Data for review ▸
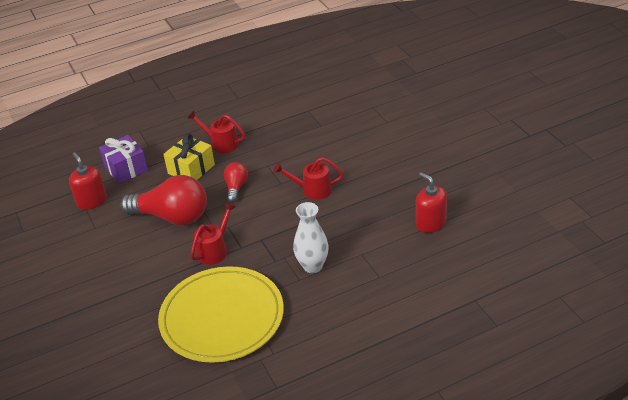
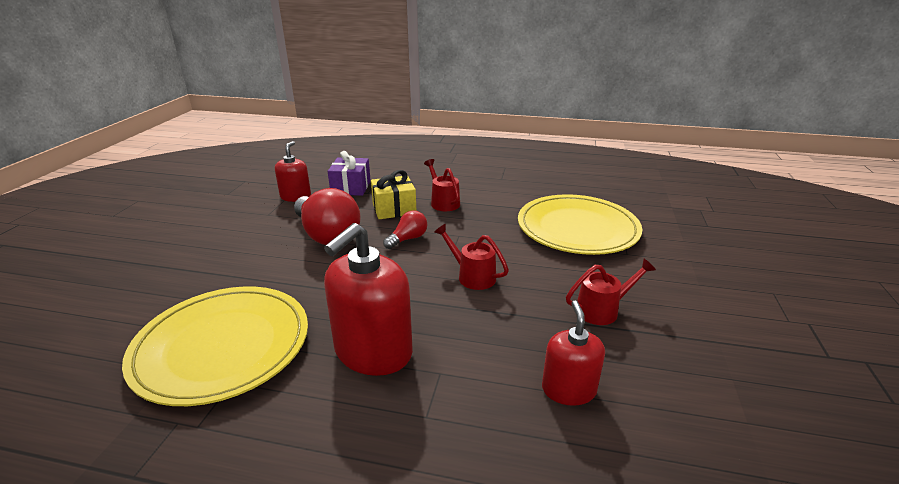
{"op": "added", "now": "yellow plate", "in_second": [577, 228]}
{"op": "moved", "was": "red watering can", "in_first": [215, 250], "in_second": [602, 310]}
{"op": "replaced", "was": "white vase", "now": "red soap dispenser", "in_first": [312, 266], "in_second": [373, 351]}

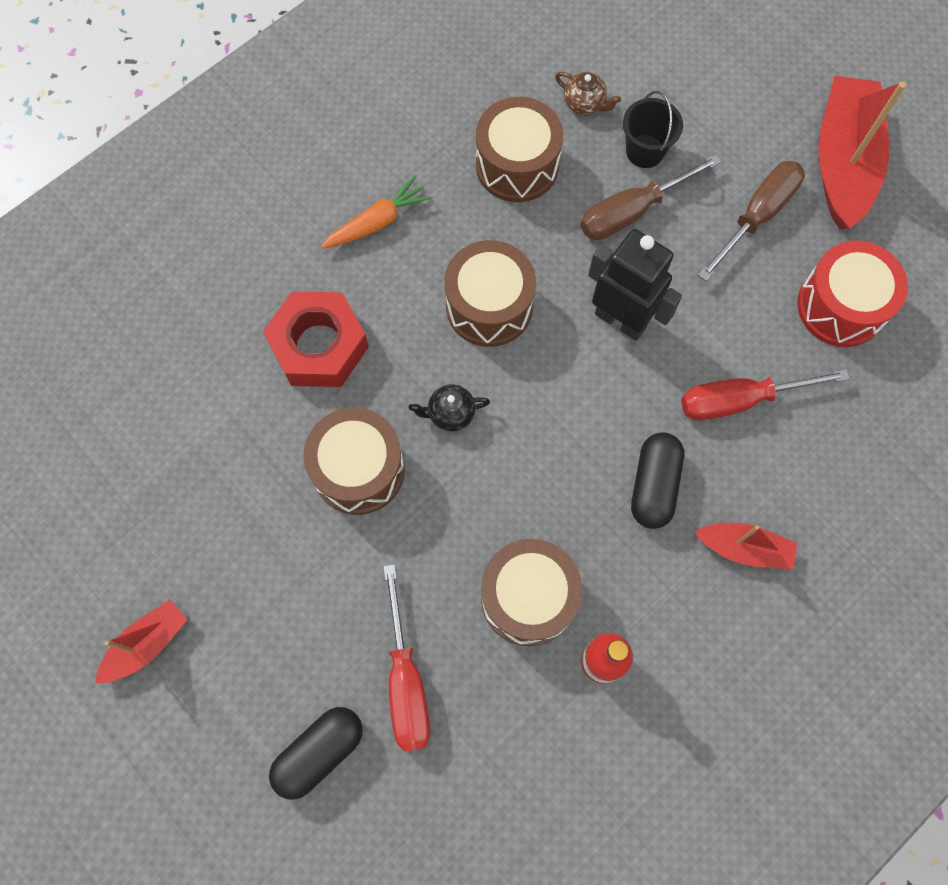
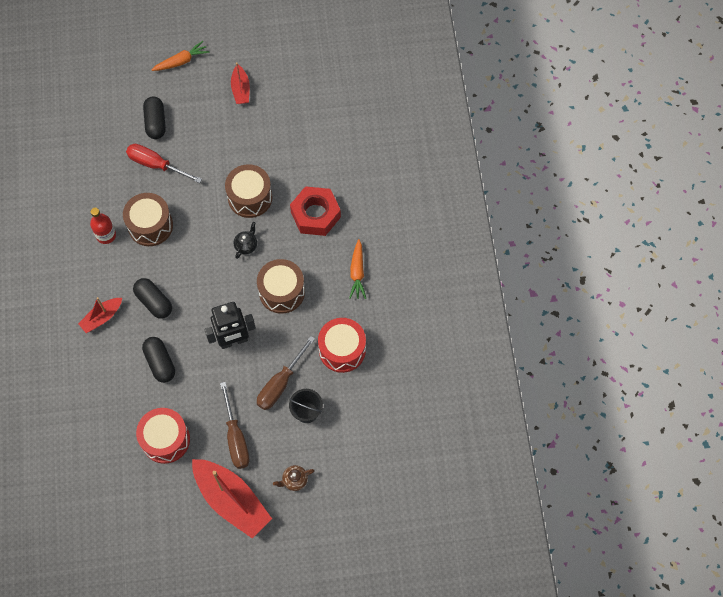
{"op": "added", "now": "orange carrot", "in_second": [181, 61]}
{"op": "moved", "was": "brown teapot", "in_first": [584, 103], "in_second": [294, 480]}
{"op": "replaced", "was": "red screwdriver", "now": "black capsule", "in_first": [740, 400], "in_second": [160, 363]}
{"op": "recoloured", "was": "brown drum", "now": "red drum", "in_first": [517, 165], "in_second": [342, 350]}
{"op": "turned", "was": "brown screwdriver", "in_first": [632, 211], "in_second": [280, 384], "clockwise": -150}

Work request ▸ Check each line above for "brown" and return the ones that have it.

Solution for this exercise ▸
{"op": "moved", "was": "brown teapot", "in_first": [584, 103], "in_second": [294, 480]}
{"op": "recoloured", "was": "brown drum", "now": "red drum", "in_first": [517, 165], "in_second": [342, 350]}
{"op": "turned", "was": "brown screwdriver", "in_first": [632, 211], "in_second": [280, 384], "clockwise": -150}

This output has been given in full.